Task objective. Lines before the one containing "(107, 289) = (349, 132): blue" are excluded; retype that line and all remaining lines of the material exactly.

Data shown.
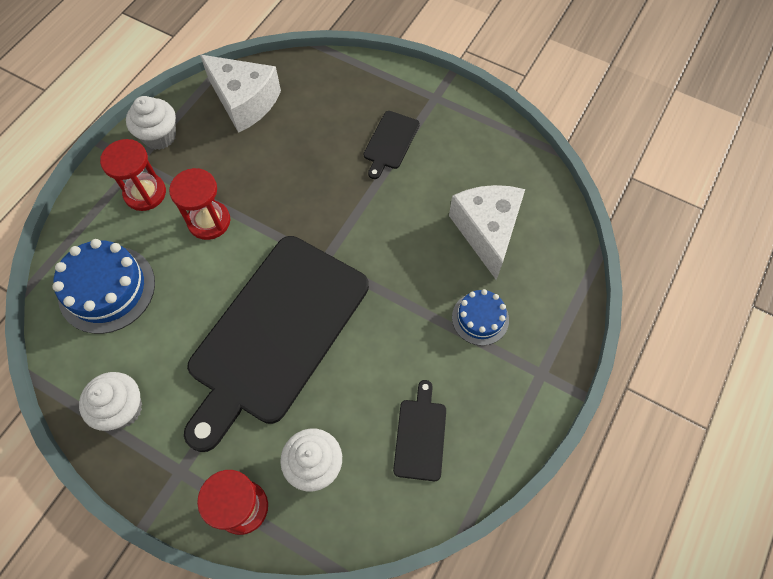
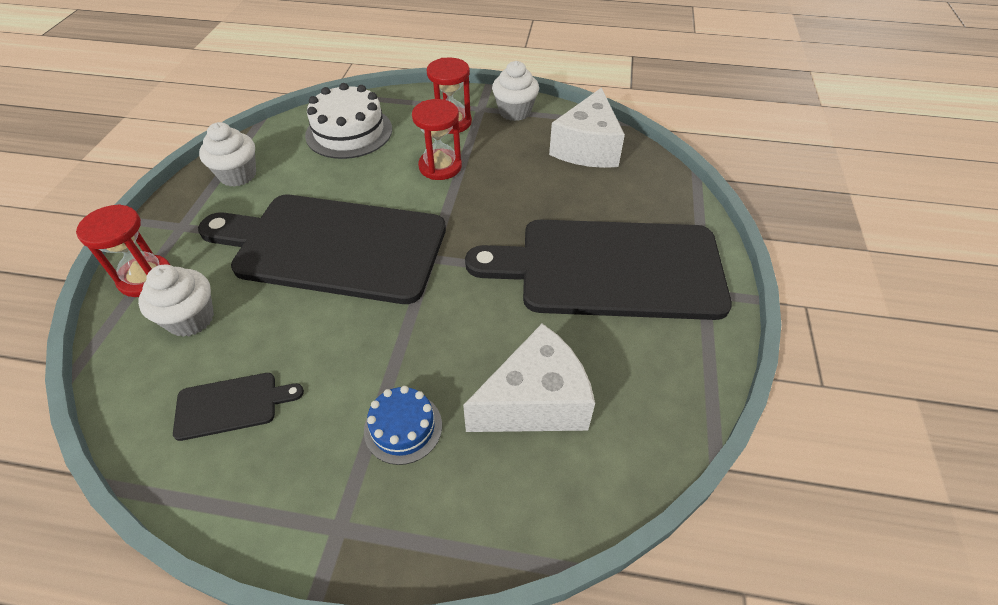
camera: 70 degrees right, 15 degrees down
(107, 289) = (349, 132): blue cake -> white cake
(390, 142) = (610, 269): black cutting board -> black cutting board, size x2.49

Completed task.
(107, 289) = (349, 132): blue cake -> white cake
(390, 142) = (610, 269): black cutting board -> black cutting board, size x2.49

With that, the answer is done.